(Before and after images)

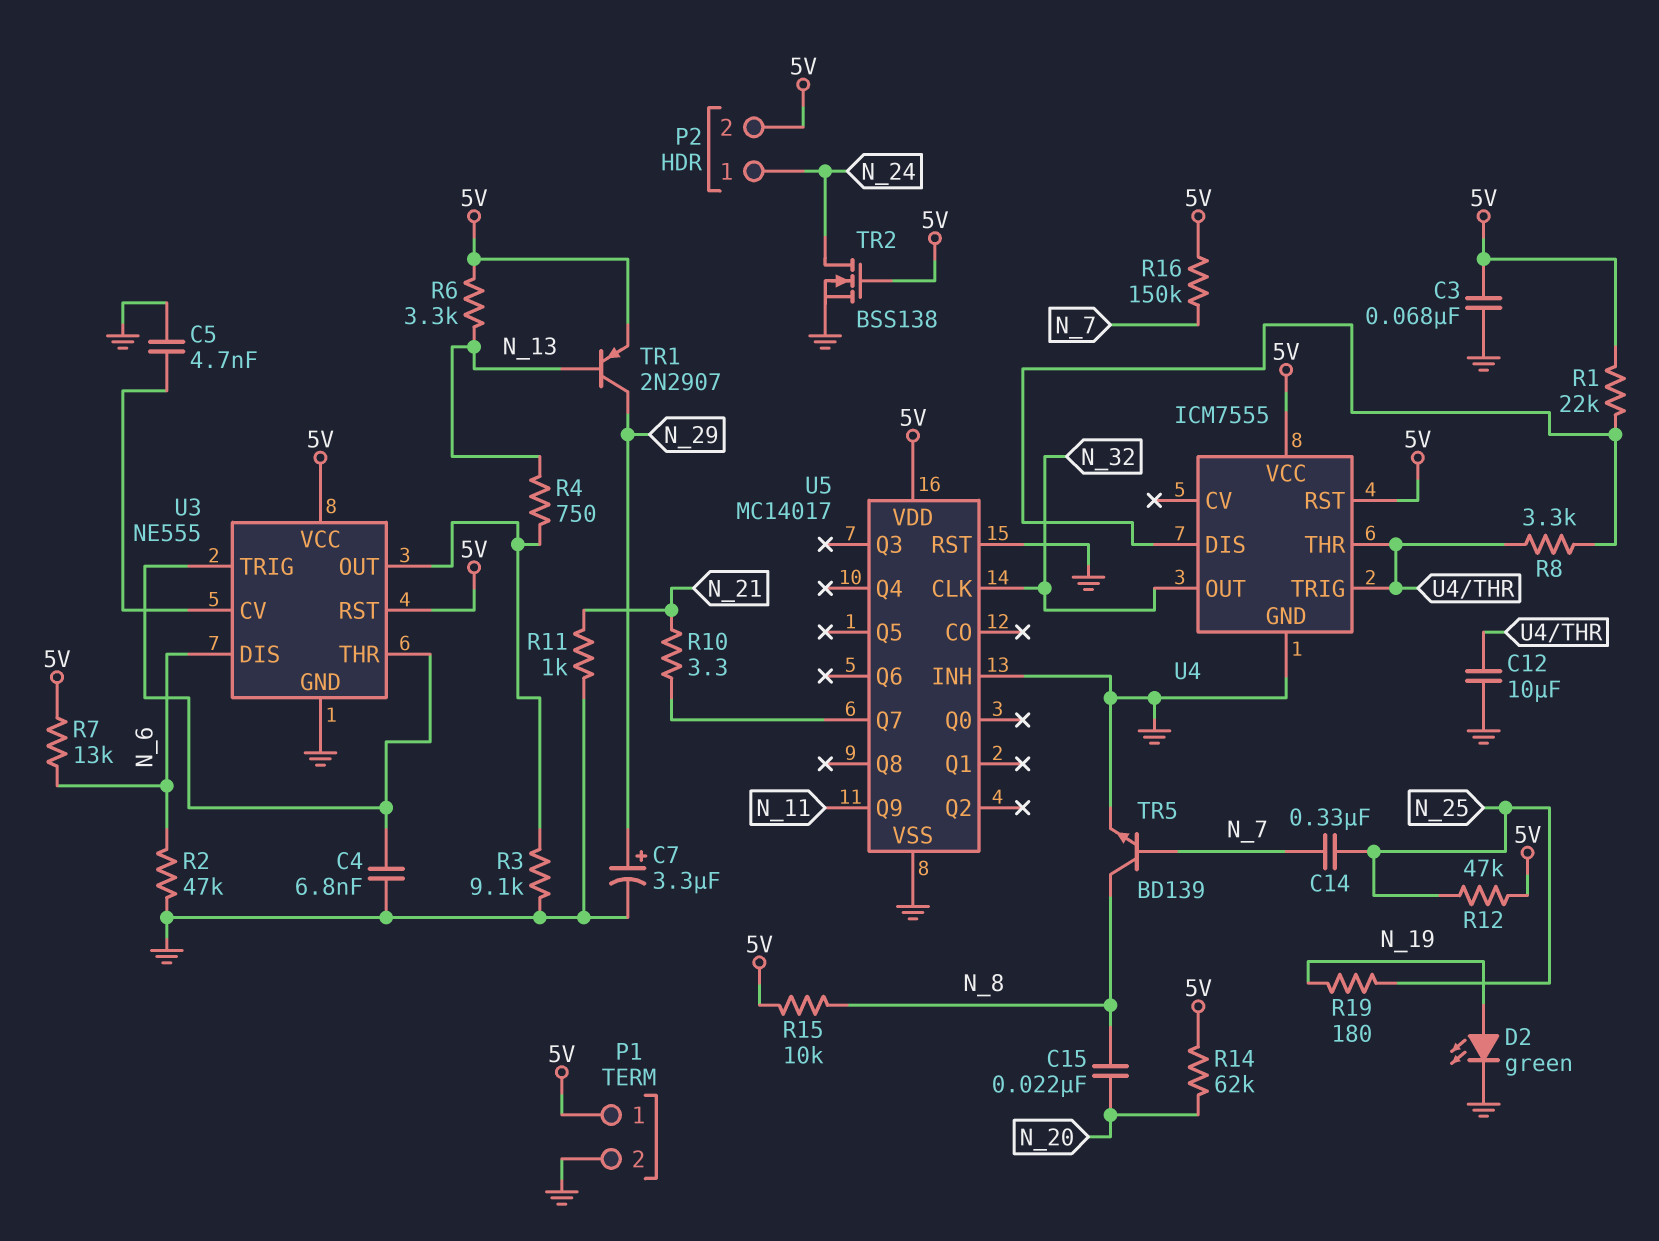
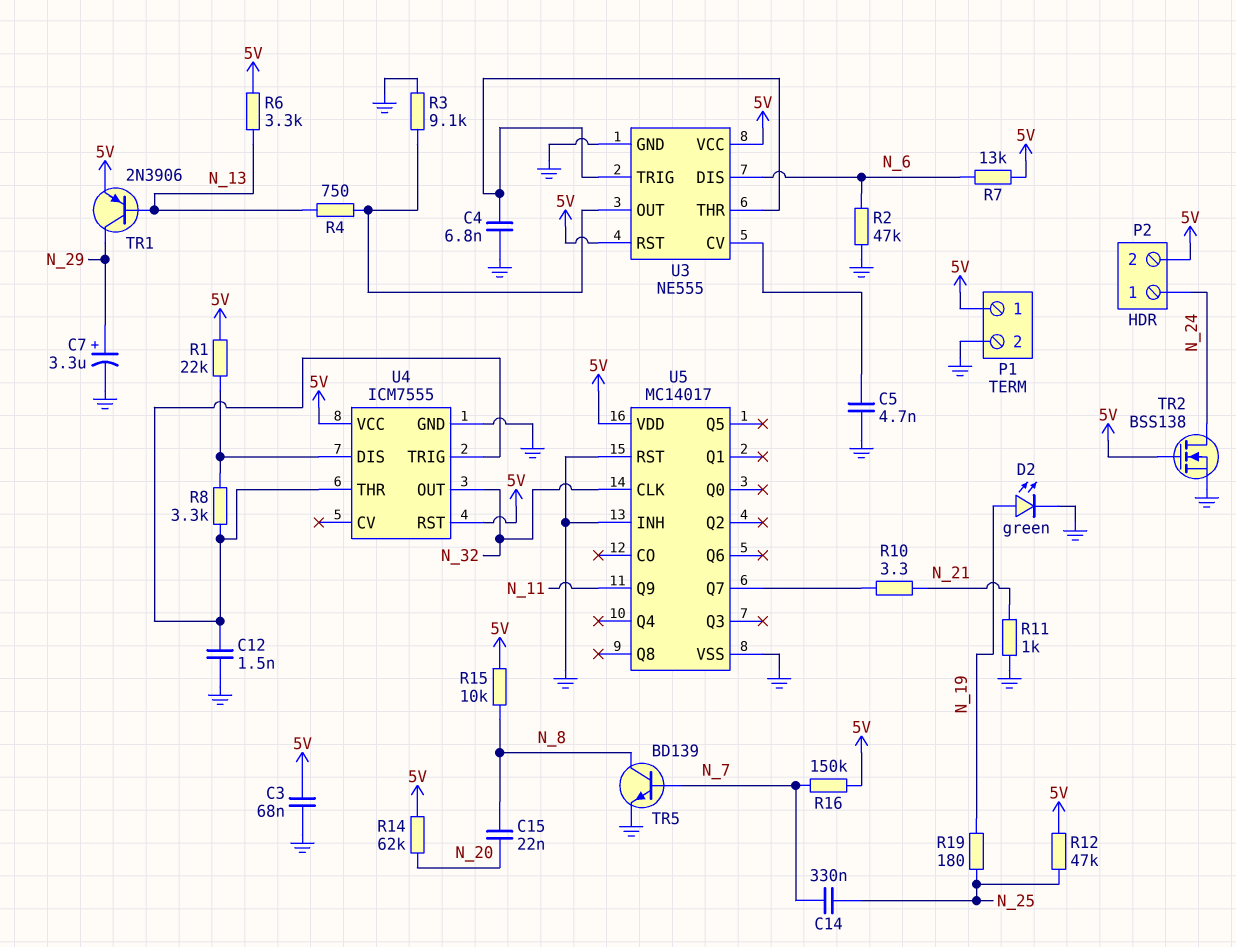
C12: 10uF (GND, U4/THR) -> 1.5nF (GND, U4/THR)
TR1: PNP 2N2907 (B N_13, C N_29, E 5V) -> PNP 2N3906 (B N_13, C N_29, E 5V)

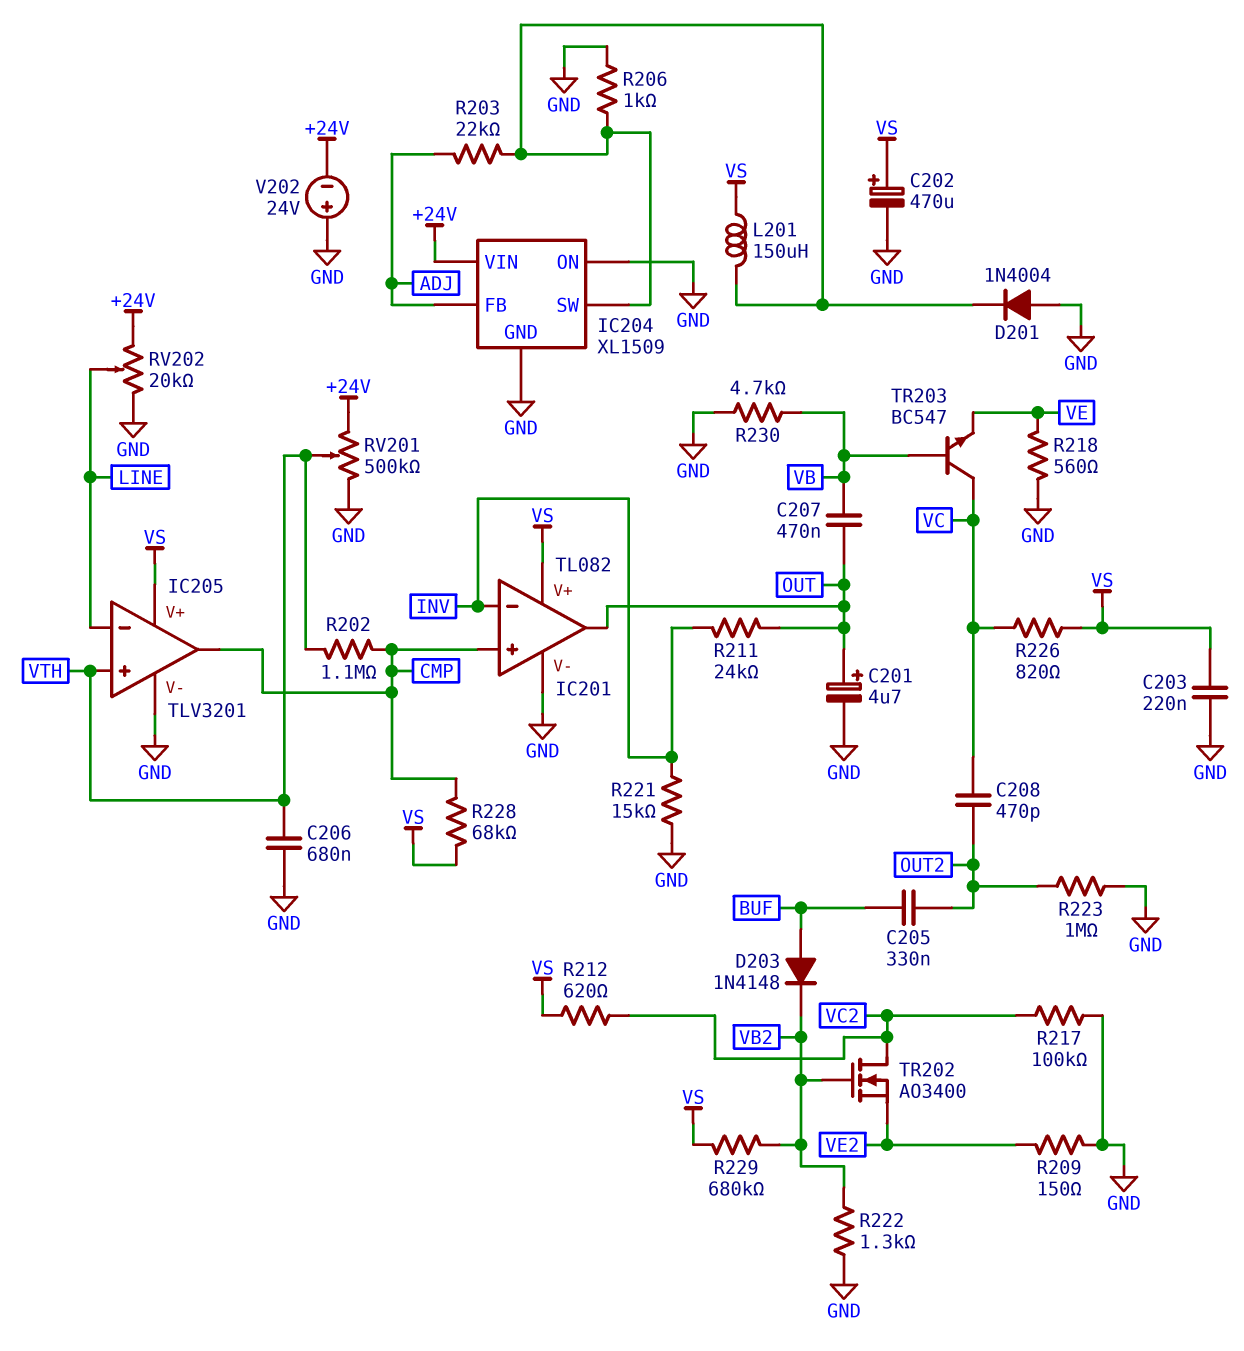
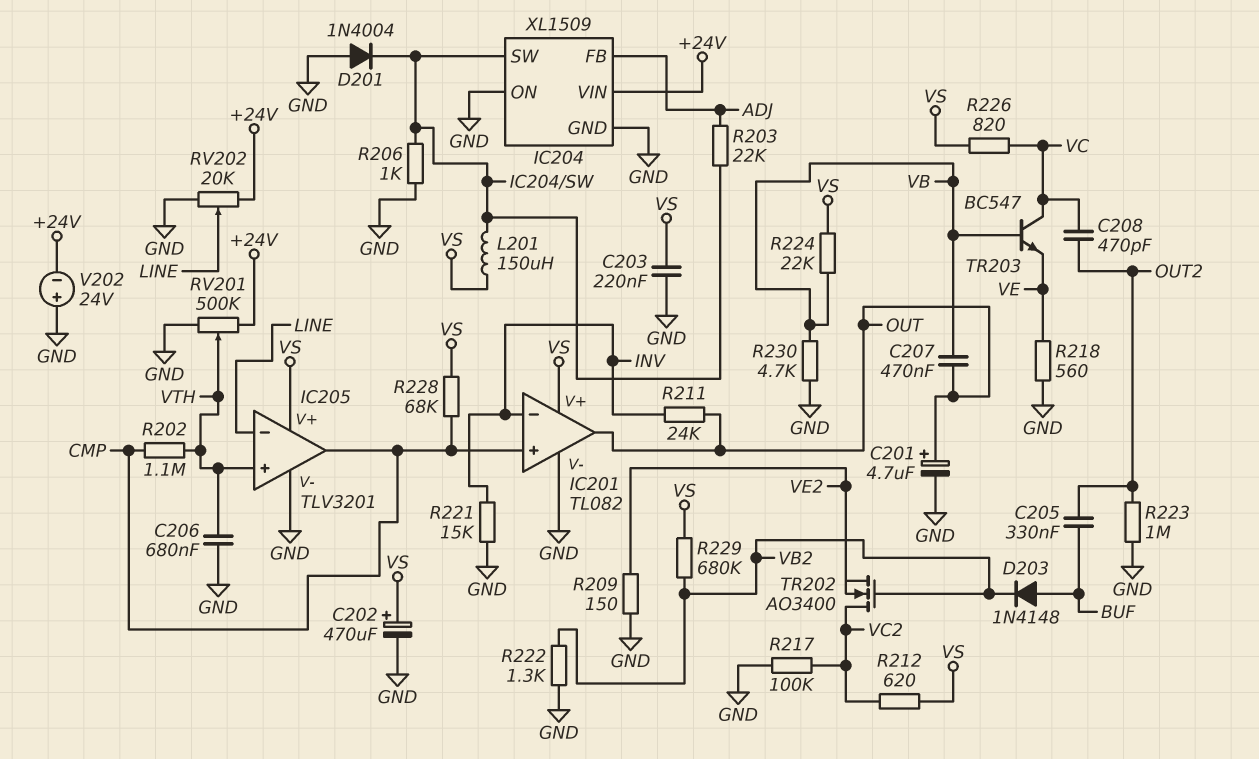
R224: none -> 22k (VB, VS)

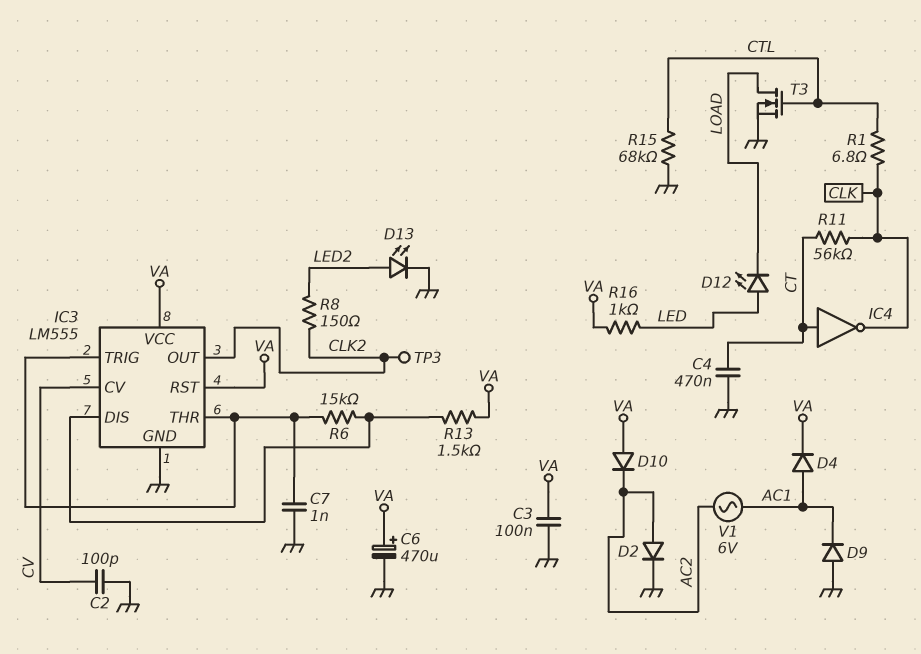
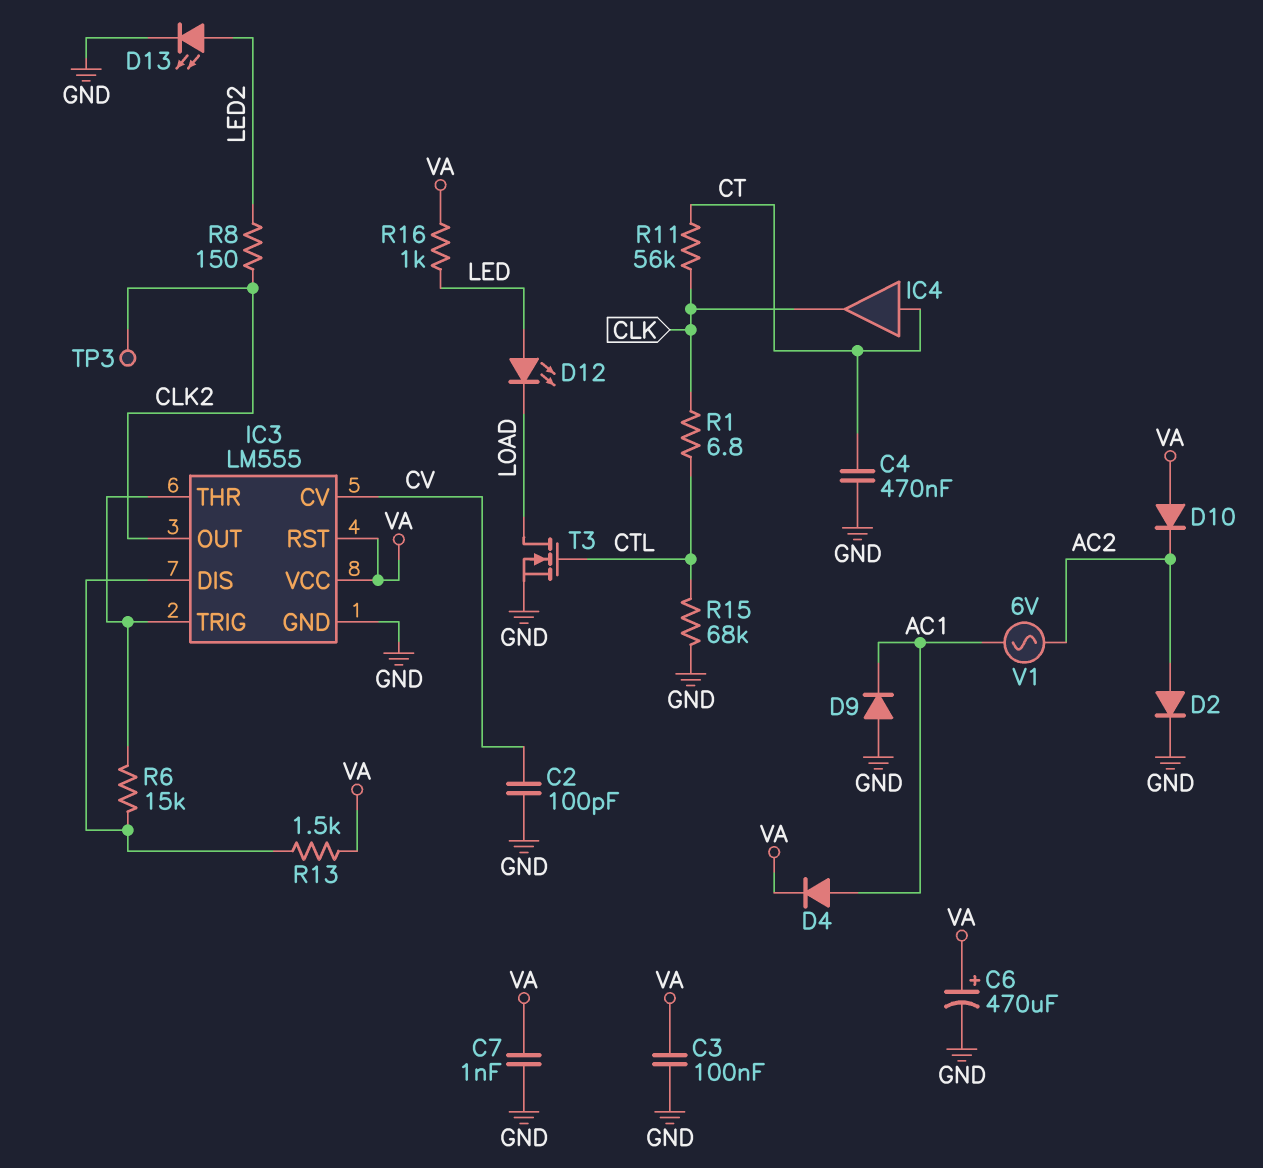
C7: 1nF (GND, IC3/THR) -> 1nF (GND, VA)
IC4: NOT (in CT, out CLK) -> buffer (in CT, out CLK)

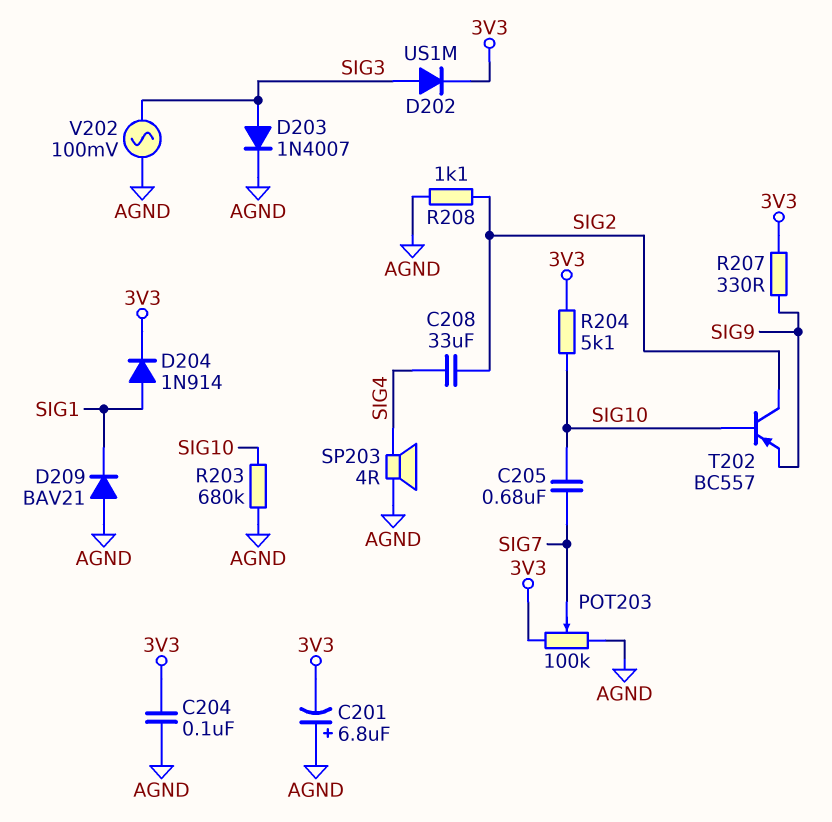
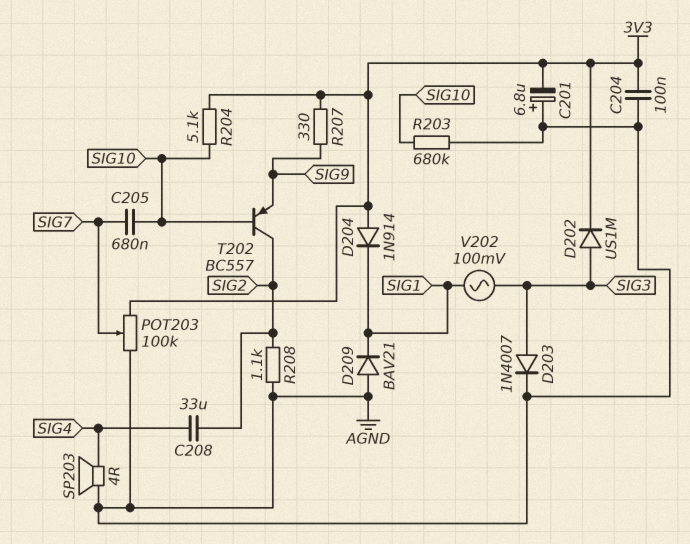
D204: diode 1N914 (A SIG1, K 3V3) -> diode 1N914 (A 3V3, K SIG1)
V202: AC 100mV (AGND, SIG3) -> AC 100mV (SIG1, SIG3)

▶ [Action item] Without the pictures, return all the entries above exactly as they stand.

▶ [Exercise response]
C12: 10uF (GND, U4/THR) -> 1.5nF (GND, U4/THR)
TR1: PNP 2N2907 (B N_13, C N_29, E 5V) -> PNP 2N3906 (B N_13, C N_29, E 5V)

R224: none -> 22k (VB, VS)

C7: 1nF (GND, IC3/THR) -> 1nF (GND, VA)
IC4: NOT (in CT, out CLK) -> buffer (in CT, out CLK)

D204: diode 1N914 (A SIG1, K 3V3) -> diode 1N914 (A 3V3, K SIG1)
V202: AC 100mV (AGND, SIG3) -> AC 100mV (SIG1, SIG3)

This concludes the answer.